• [EXERCISE DETAILS]: Your response must be an exact transcription of the lines from the one containing "Someone carried the vemamozux" through the final line of the data.

Content starts

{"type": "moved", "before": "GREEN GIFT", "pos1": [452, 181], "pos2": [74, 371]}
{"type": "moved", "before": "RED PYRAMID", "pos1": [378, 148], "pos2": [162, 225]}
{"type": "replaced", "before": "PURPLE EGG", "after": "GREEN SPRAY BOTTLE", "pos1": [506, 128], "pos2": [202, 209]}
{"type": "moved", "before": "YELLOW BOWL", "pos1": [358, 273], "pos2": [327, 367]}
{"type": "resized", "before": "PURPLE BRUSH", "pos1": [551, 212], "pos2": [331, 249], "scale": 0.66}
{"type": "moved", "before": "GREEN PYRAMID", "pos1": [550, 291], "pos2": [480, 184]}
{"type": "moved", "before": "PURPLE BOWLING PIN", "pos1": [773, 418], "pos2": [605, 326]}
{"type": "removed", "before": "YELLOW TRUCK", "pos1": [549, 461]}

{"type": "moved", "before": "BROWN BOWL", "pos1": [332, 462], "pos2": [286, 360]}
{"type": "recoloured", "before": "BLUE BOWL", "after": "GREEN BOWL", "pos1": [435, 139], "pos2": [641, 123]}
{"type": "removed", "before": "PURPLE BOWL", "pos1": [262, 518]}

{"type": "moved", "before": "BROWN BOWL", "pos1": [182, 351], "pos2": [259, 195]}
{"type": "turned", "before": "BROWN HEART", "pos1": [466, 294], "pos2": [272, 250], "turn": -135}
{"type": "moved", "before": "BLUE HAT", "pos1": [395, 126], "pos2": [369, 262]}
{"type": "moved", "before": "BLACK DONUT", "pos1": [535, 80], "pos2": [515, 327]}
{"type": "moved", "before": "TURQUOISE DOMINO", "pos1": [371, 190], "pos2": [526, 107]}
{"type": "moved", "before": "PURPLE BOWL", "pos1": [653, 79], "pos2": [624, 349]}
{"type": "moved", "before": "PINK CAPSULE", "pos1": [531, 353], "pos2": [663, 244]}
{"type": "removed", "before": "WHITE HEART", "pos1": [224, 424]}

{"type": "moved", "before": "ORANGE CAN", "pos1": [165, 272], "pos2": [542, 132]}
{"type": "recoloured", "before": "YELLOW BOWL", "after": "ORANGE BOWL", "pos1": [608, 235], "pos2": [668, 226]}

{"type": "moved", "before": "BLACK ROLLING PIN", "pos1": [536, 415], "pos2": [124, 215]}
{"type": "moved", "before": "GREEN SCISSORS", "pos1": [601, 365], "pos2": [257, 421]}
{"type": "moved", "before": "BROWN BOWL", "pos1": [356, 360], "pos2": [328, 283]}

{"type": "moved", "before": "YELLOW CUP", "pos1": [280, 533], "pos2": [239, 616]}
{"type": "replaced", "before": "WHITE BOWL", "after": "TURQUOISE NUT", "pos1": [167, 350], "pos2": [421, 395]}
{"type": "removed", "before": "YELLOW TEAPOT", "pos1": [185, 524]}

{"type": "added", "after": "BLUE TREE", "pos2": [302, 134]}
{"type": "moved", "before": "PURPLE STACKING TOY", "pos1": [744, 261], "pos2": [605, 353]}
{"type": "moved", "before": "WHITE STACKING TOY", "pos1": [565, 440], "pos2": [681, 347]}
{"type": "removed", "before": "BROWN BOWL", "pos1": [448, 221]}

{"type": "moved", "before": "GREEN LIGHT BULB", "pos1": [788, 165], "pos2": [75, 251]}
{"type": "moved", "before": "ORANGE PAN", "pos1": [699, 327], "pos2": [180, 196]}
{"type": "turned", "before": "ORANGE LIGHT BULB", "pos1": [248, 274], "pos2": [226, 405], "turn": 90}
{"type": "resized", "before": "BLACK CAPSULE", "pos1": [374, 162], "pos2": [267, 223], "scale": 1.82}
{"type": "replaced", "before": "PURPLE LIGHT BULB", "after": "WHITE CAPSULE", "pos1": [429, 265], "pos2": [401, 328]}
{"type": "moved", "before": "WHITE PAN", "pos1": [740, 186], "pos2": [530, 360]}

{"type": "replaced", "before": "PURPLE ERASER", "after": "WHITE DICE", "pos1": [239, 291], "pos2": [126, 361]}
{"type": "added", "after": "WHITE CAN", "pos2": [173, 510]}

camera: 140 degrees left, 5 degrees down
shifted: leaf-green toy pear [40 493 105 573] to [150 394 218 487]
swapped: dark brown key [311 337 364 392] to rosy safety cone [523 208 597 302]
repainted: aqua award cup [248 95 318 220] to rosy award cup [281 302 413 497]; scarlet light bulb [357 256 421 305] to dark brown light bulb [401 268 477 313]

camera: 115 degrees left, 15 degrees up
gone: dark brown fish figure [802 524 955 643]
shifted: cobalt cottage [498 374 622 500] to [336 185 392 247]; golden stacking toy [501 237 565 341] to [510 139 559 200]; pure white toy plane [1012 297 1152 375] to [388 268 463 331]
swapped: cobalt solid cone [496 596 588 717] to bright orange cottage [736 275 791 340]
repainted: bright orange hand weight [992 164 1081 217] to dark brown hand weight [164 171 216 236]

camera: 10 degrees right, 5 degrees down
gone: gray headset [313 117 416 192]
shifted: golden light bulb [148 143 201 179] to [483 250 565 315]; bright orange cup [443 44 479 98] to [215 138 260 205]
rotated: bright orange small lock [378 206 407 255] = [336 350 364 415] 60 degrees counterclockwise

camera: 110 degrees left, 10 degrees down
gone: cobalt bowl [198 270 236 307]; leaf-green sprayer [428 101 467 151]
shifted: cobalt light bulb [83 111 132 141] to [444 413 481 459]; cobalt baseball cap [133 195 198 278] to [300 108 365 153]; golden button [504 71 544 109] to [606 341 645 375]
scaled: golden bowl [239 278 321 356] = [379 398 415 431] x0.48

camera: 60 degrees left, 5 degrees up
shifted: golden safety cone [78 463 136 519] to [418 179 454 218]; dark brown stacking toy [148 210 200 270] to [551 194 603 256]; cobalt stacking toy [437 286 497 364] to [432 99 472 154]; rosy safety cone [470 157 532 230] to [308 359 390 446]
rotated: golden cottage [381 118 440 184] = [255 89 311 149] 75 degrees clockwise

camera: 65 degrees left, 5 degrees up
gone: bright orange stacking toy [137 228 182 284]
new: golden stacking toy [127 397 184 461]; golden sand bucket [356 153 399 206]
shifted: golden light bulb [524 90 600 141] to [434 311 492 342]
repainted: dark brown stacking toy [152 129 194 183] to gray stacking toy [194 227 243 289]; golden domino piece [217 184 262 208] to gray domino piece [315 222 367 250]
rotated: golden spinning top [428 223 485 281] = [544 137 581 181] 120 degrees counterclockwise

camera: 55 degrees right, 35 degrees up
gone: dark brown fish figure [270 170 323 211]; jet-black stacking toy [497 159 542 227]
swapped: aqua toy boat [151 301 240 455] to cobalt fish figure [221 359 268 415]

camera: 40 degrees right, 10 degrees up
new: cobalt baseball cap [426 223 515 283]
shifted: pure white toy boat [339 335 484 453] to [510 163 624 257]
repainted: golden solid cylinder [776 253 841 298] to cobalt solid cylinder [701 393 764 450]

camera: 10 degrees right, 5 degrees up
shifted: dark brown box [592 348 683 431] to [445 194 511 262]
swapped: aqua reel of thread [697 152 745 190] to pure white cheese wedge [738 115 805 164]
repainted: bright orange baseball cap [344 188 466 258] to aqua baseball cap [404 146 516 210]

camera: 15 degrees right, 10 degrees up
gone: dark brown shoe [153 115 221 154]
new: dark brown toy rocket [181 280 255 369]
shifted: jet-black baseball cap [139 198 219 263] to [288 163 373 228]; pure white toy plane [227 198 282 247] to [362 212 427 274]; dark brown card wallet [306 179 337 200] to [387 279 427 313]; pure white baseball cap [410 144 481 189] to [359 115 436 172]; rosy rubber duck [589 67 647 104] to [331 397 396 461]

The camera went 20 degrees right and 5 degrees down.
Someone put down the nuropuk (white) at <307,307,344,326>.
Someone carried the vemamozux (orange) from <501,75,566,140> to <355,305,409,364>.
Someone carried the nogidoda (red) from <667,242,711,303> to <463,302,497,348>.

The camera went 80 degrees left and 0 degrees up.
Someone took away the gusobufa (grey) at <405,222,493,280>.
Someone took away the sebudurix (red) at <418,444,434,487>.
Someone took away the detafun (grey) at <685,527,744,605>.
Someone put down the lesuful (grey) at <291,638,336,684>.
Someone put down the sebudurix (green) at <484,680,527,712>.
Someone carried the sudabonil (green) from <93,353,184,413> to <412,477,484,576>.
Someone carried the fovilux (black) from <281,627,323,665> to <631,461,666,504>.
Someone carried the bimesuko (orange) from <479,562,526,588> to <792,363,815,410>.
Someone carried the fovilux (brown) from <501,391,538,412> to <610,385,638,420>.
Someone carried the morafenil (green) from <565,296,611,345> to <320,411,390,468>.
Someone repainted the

Content ends

• [SOLUTION]:
Someone carried the vemamozux (orange) from <501,75,566,140> to <355,305,409,364>.
Someone carried the nogidoda (red) from <667,242,711,303> to <463,302,497,348>.

The camera went 80 degrees left and 0 degrees up.
Someone took away the gusobufa (grey) at <405,222,493,280>.
Someone took away the sebudurix (red) at <418,444,434,487>.
Someone took away the detafun (grey) at <685,527,744,605>.
Someone put down the lesuful (grey) at <291,638,336,684>.
Someone put down the sebudurix (green) at <484,680,527,712>.
Someone carried the sudabonil (green) from <93,353,184,413> to <412,477,484,576>.
Someone carried the fovilux (black) from <281,627,323,665> to <631,461,666,504>.
Someone carried the bimesuko (orange) from <479,562,526,588> to <792,363,815,410>.
Someone carried the fovilux (brown) from <501,391,538,412> to <610,385,638,420>.
Someone carried the morafenil (green) from <565,296,611,345> to <320,411,390,468>.
Someone repainted the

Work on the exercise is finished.